--- Start DATA PROVIDED ---

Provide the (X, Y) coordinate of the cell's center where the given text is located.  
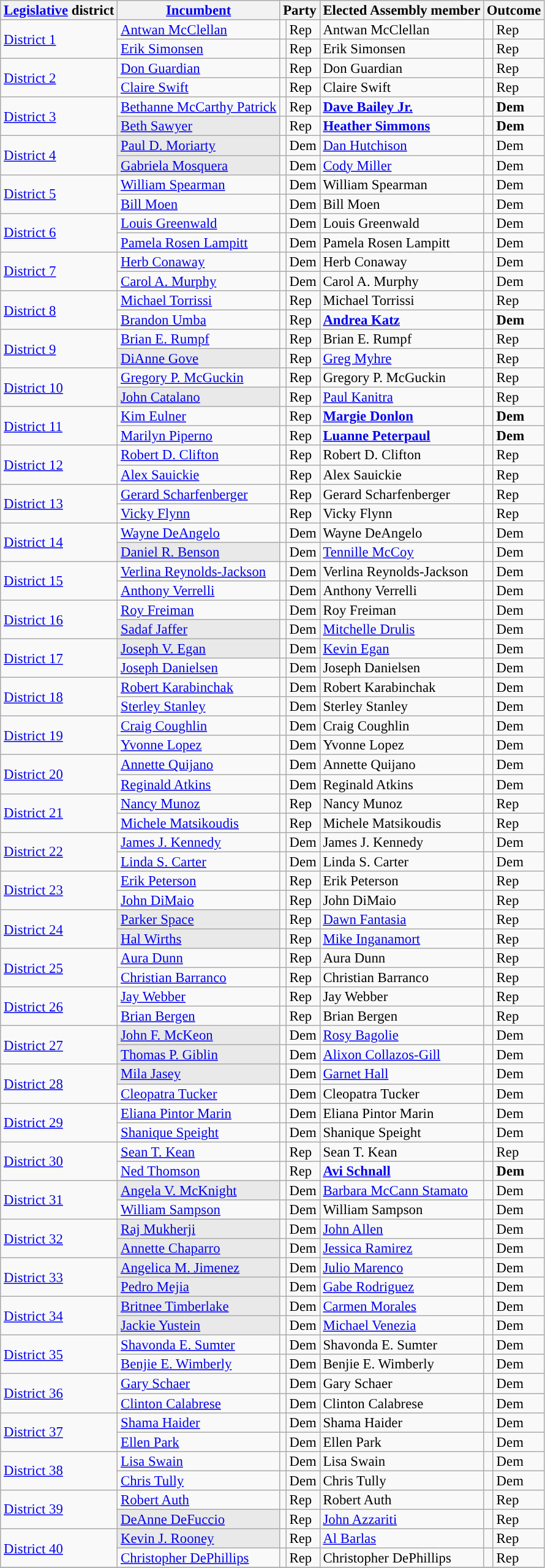
District 38 (59, 1471)
Dave Bailey Jr. (402, 107)
Garnet Hall (402, 1075)
Paul Kanitra (402, 397)
Parker Space (198, 920)
Brandon Umba (198, 320)
Raj Mukherji (198, 1229)
Kim Eulner (198, 416)
Incumbent (198, 10)
District 4 (59, 156)
Dawn Fantasia (402, 920)
District 32 (59, 1238)
District 35 (59, 1355)
District 36 (59, 1394)
Angela V. McKnight (198, 1190)
Angelica M. Jimenez (198, 1268)
District 17 (59, 659)
District 27 (59, 1045)
District 8 (59, 310)
District 40 (59, 1548)
Mitchelle Drulis (402, 630)
Bethanne McCarthy Patrick (198, 107)
Paul D. Moriarty (198, 146)
Cody Miller (402, 165)
Mike Inganamort (402, 939)
District 13 (59, 503)
District 30 (59, 1161)
District 39 (59, 1510)
Mila Jasey (198, 1075)
Michael Venezia (402, 1326)
District 22 (59, 851)
District 1 (59, 39)
District 33 (59, 1277)
Legislative district (59, 10)
District 20 (59, 774)
District 15 (59, 581)
Sadaf Jaffer (198, 630)
DeAnne DeFuccio (198, 1519)
District 25 (59, 968)
Luanne Peterpaul (402, 436)
Thomas P. Giblin (198, 1055)
District 7 (59, 272)
Outcome (514, 10)
District 31 (59, 1200)
Hal Wirths (198, 939)
Party (300, 10)
Annette Chaparro (198, 1249)
Barbara McCann Stamato (402, 1190)
District 19 (59, 736)
John F. McKeon (198, 1036)
Joseph V. Egan (198, 649)
Elected Assembly member (402, 10)
Marilyn Piperno (198, 436)
District 24 (59, 930)
District 11 (59, 426)
District 9 (59, 349)
Greg Myhre (402, 359)
Carmen Morales (402, 1307)
District 6 (59, 233)
District 29 (59, 1123)
District 34 (59, 1317)
District 18 (59, 697)
Heather Simmons (402, 126)
Jackie Yustein (198, 1326)
Alixon Collazos-Gill (402, 1055)
Andrea Katz (402, 320)
Tennille McCoy (402, 552)
John Azzariti (402, 1519)
District 2 (59, 78)
District 3 (59, 116)
Julio Marenco (402, 1268)
Avi Schnall (402, 1171)
District 23 (59, 890)
Beth Sawyer (198, 126)
Al Barlas (402, 1539)
John Allen (402, 1229)
DiAnne Gove (198, 359)
Ned Thomson (198, 1171)
Daniel R. Benson (198, 552)
Gabriela Mosquera (198, 165)
Margie Donlon (402, 416)
Gabe Rodriguez (402, 1287)
District 12 (59, 465)
District 14 (59, 543)
District 16 (59, 620)
District 10 (59, 387)
District 37 (59, 1432)
Kevin J. Rooney (198, 1539)
Britnee Timberlake (198, 1307)
Rosy Bagolie (402, 1036)
John Catalano (198, 397)
District 26 (59, 1007)
Pedro Mejia (198, 1287)
District 28 (59, 1084)
Jessica Ramirez (402, 1249)
Kevin Egan (402, 649)
Dan Hutchison (402, 146)
District 21 (59, 813)
District 5 (59, 194)
Locate the cell with the specified text and output its [x, y] center coordinate. 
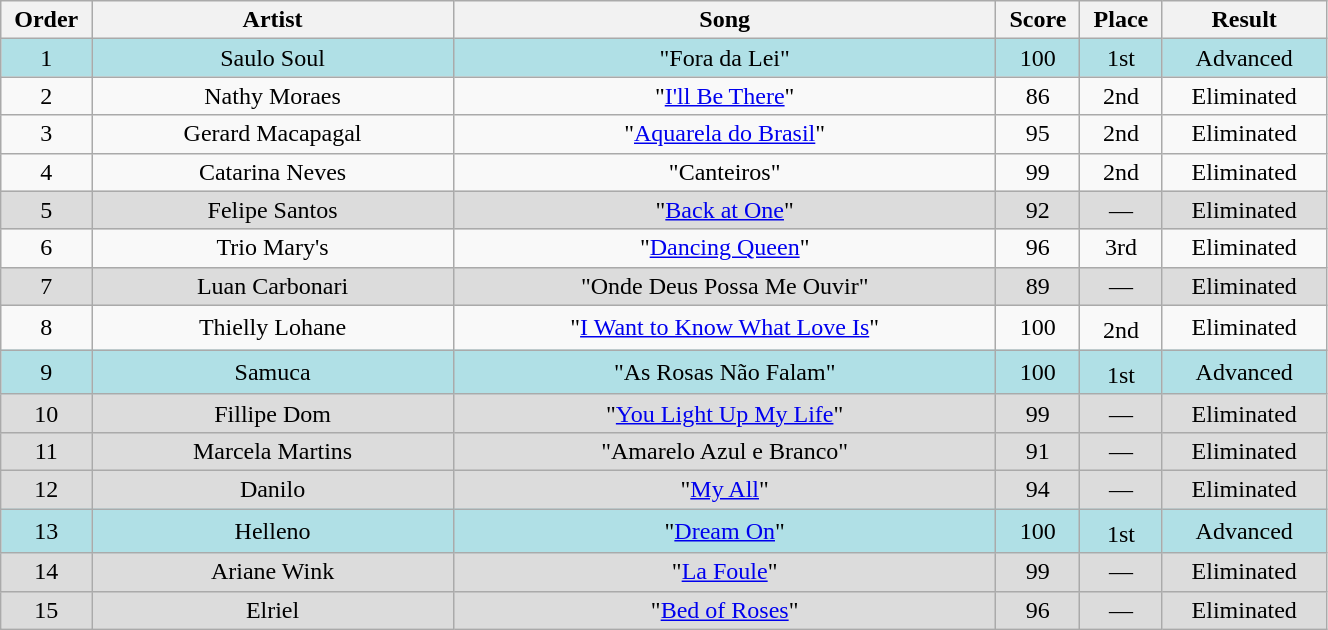
Fillipe Dom [273, 413]
3 [46, 134]
1 [46, 58]
Score [1038, 20]
94 [1038, 489]
11 [46, 451]
92 [1038, 210]
10 [46, 413]
Elriel [273, 610]
"As Rosas Não Falam" [724, 372]
"Bed of Roses" [724, 610]
"Canteiros" [724, 172]
"Onde Deus Possa Me Ouvir" [724, 286]
Helleno [273, 532]
"Back at One" [724, 210]
5 [46, 210]
91 [1038, 451]
Marcela Martins [273, 451]
9 [46, 372]
"Fora da Lei" [724, 58]
Thielly Lohane [273, 328]
Place [1121, 20]
Song [724, 20]
Luan Carbonari [273, 286]
86 [1038, 96]
"Dream On" [724, 532]
Danilo [273, 489]
6 [46, 248]
15 [46, 610]
"La Foule" [724, 572]
Result [1244, 20]
Felipe Santos [273, 210]
2 [46, 96]
Ariane Wink [273, 572]
95 [1038, 134]
"My All" [724, 489]
Gerard Macapagal [273, 134]
7 [46, 286]
Order [46, 20]
"I Want to Know What Love Is" [724, 328]
"Amarelo Azul e Branco" [724, 451]
"You Light Up My Life" [724, 413]
Nathy Moraes [273, 96]
"Aquarela do Brasil" [724, 134]
13 [46, 532]
Trio Mary's [273, 248]
Saulo Soul [273, 58]
8 [46, 328]
14 [46, 572]
3rd [1121, 248]
4 [46, 172]
89 [1038, 286]
12 [46, 489]
"Dancing Queen" [724, 248]
"I'll Be There" [724, 96]
Artist [273, 20]
Catarina Neves [273, 172]
Samuca [273, 372]
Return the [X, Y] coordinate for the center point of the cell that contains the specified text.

--- End DATA PROVIDED ---

Collect every line in the data that contains the string "Kevin", and copy each one out in full.

Kevin J. Rooney (198, 1539)
Kevin Egan (402, 649)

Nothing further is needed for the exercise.